Omit images. Retype all entries verbatim.
Start of EXERCISE DATA
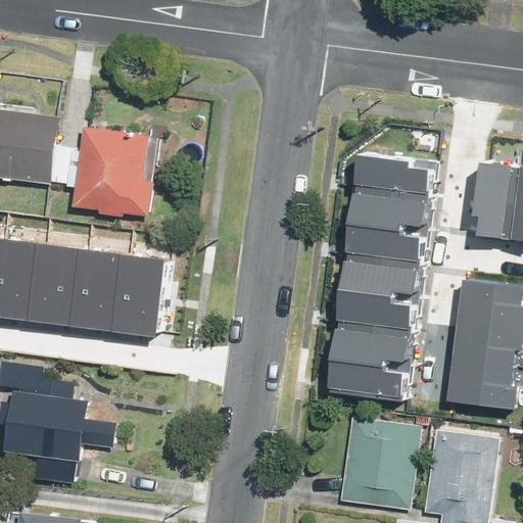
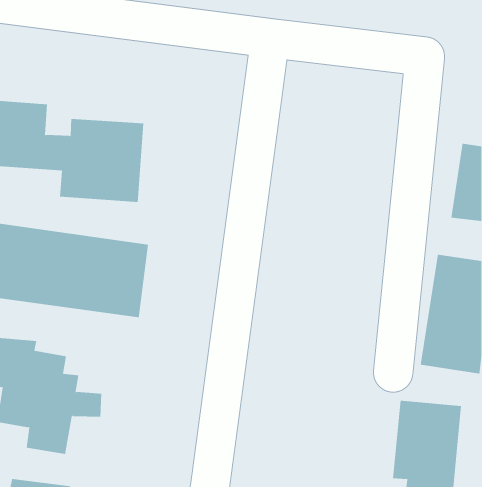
building: [327,150,441,402] -> none
building: [334,417,416,509] -> none

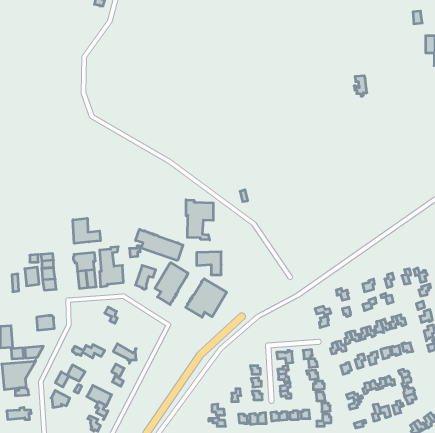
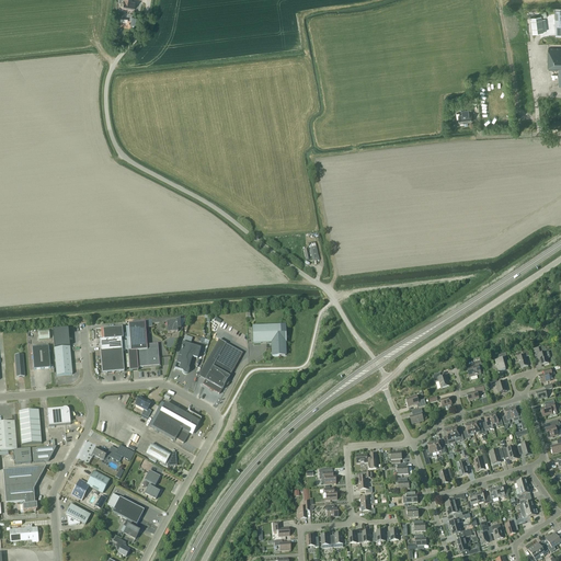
building: [186,200,213,240] -> none
building: [73,218,100,243] -> none
building: [136,229,183,260] -> none
building: [186,279,227,317] -> none
building: none -> [151,402,202,442]
building: none -> [19,409,42,444]

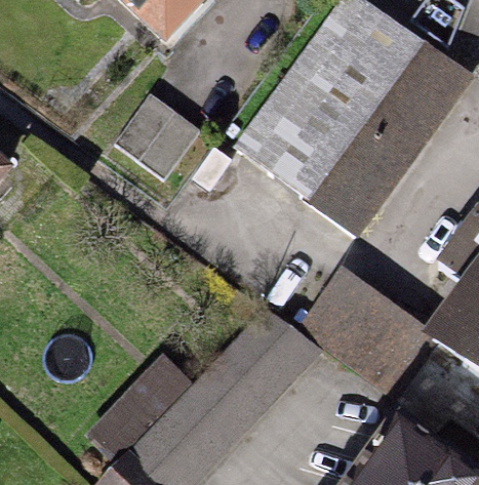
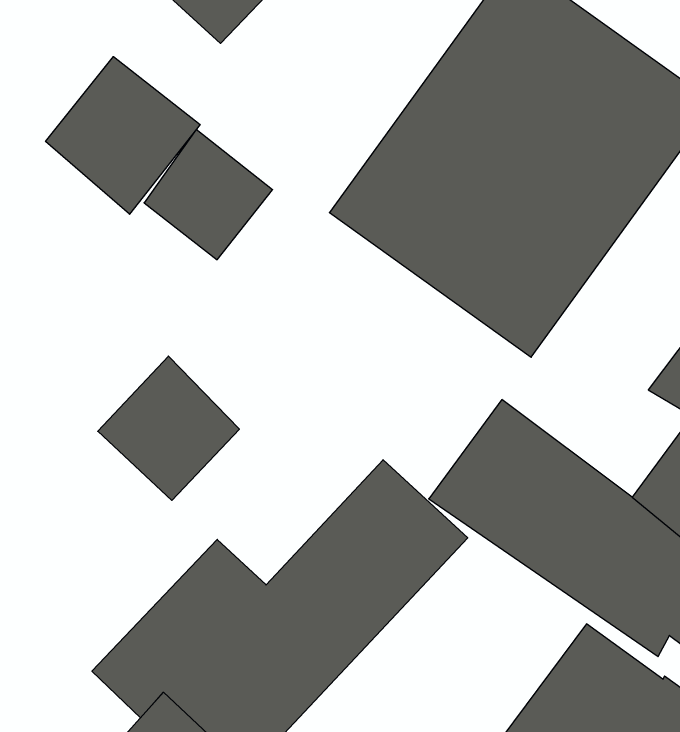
building: none -> [46,57,200,214]
building: none -> [98,356,239,500]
End of EXERCISE DATA
- _ANSWER TO THIS EXERCISE_
building: [327,150,441,402] -> none
building: [334,417,416,509] -> none

building: [186,200,213,240] -> none
building: [73,218,100,243] -> none
building: [136,229,183,260] -> none
building: [186,279,227,317] -> none
building: none -> [151,402,202,442]
building: none -> [19,409,42,444]

building: none -> [46,57,200,214]
building: none -> [98,356,239,500]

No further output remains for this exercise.